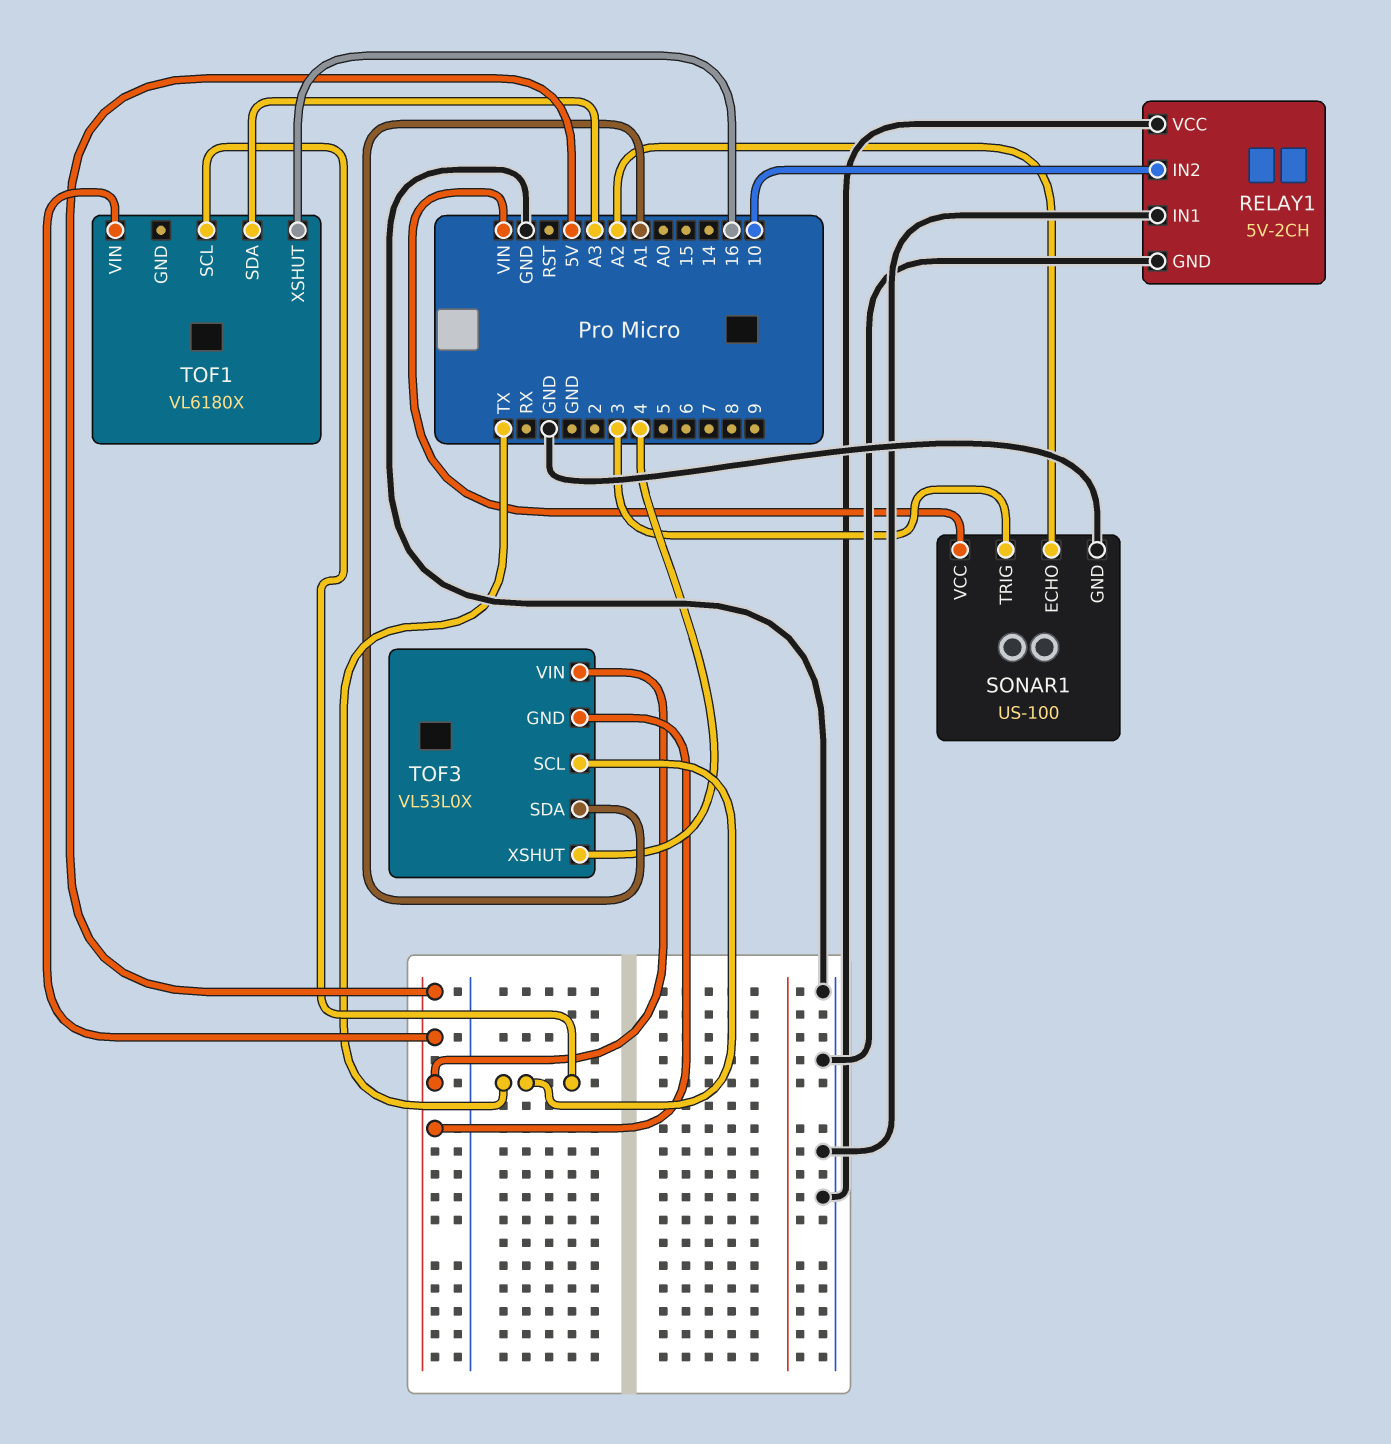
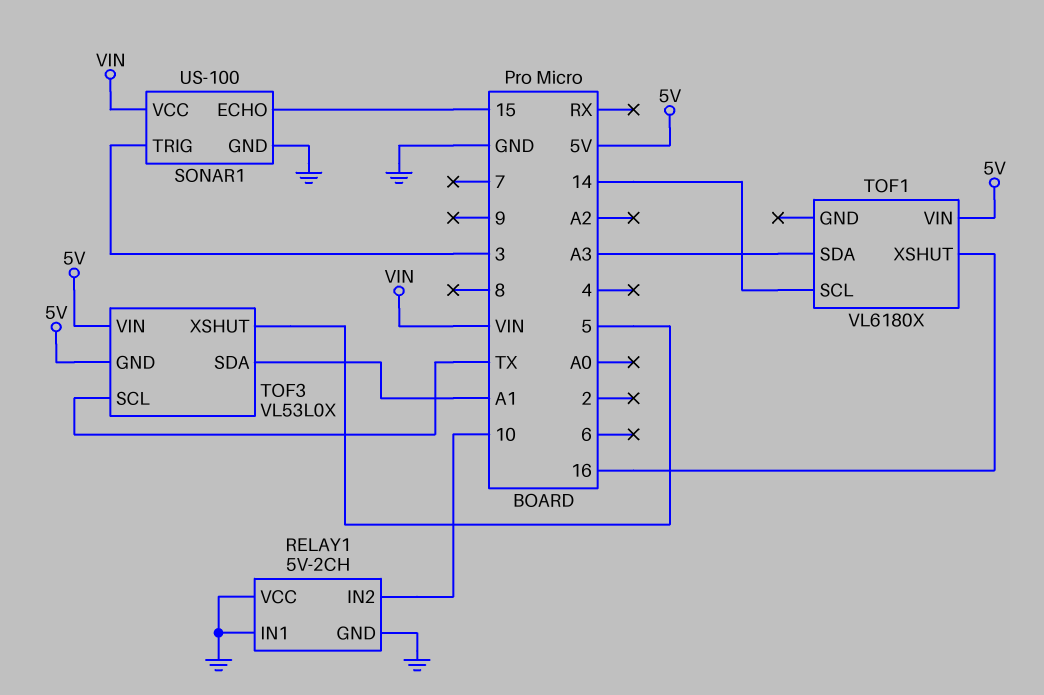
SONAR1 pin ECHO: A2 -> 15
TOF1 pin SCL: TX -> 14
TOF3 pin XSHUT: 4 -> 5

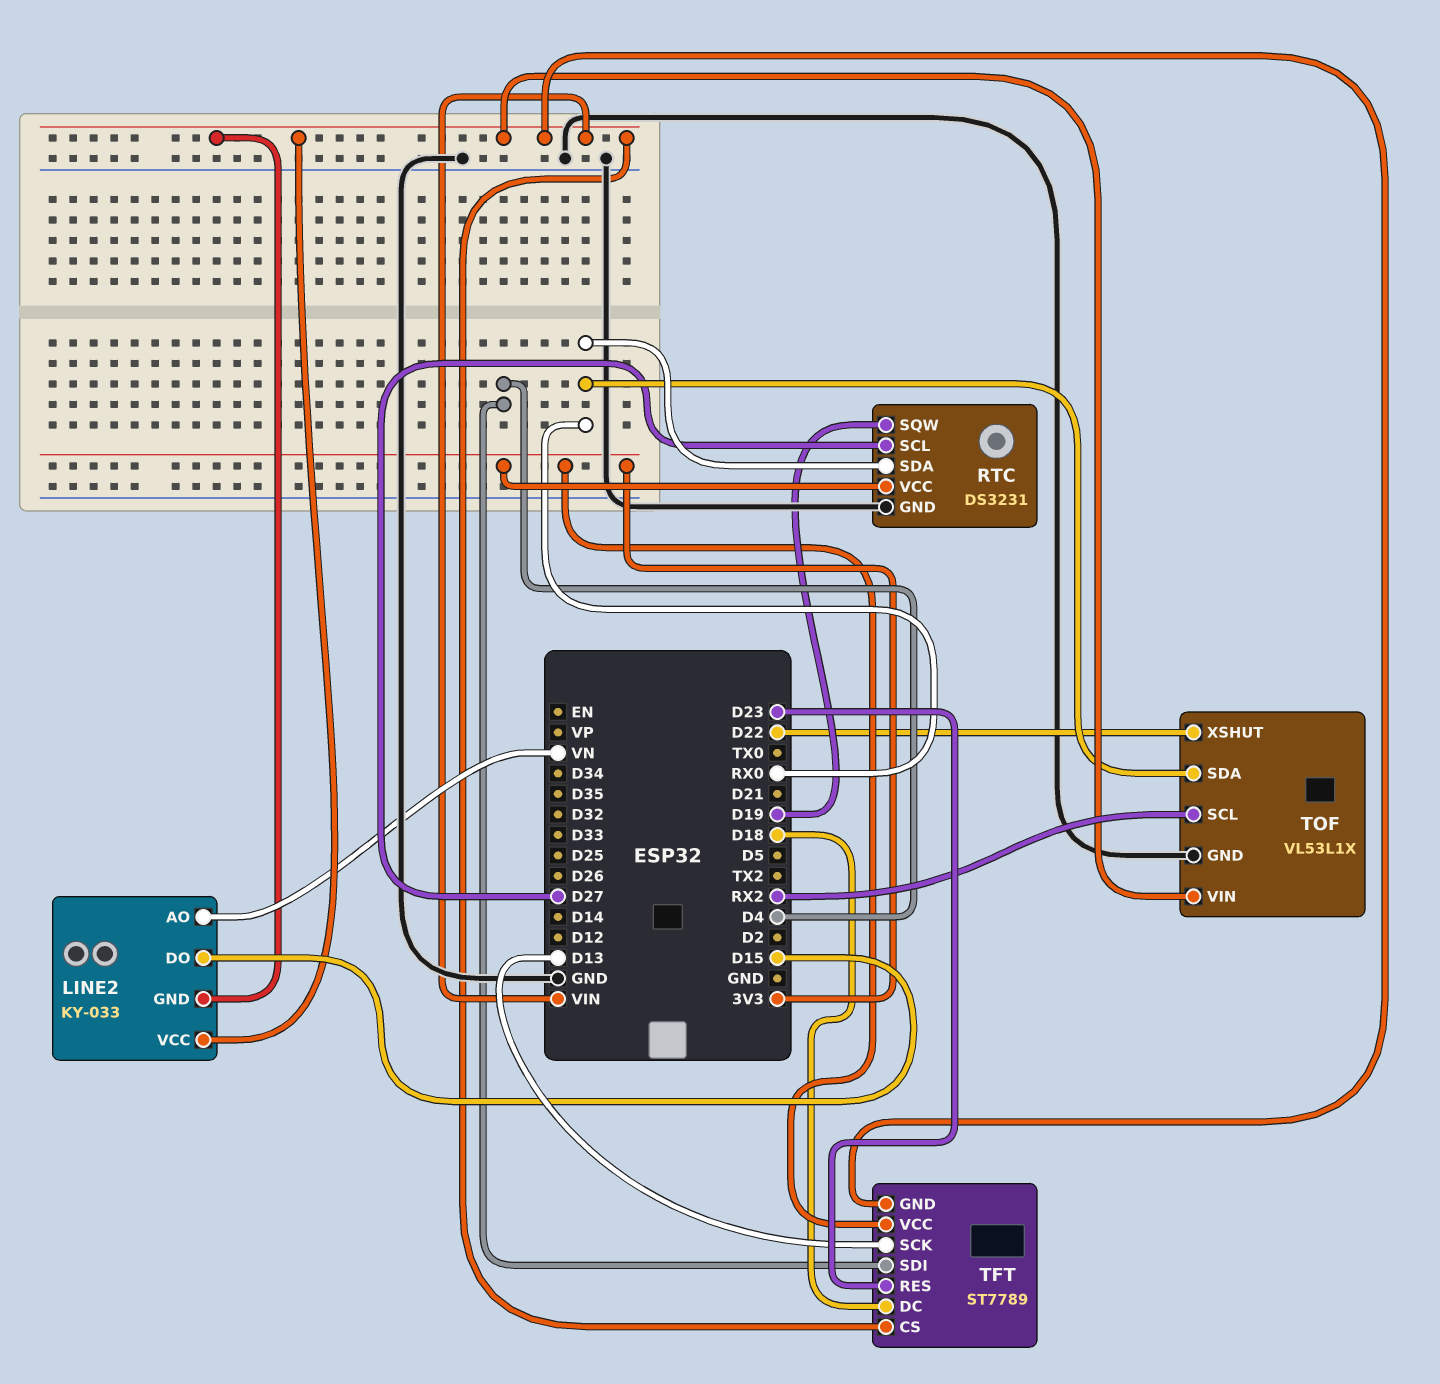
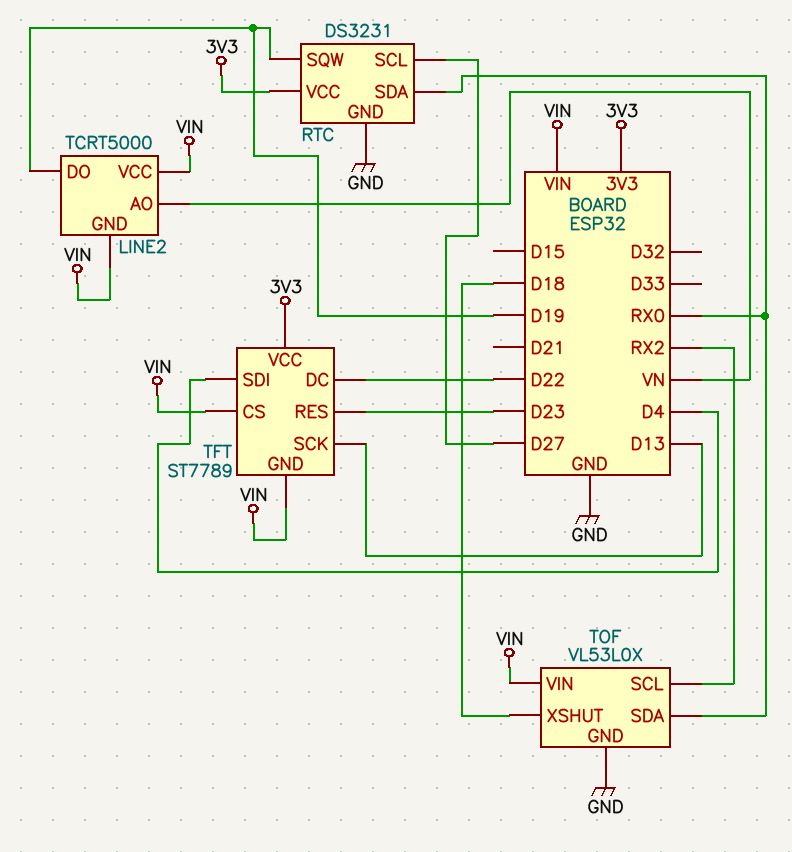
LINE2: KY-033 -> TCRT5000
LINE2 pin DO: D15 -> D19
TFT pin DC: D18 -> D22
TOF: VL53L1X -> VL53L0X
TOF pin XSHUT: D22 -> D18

## Problem statement
Go through the records. Copy each line where "XSHUT" appears.

## Result of the exercise
TOF3 pin XSHUT: 4 -> 5
TOF pin XSHUT: D22 -> D18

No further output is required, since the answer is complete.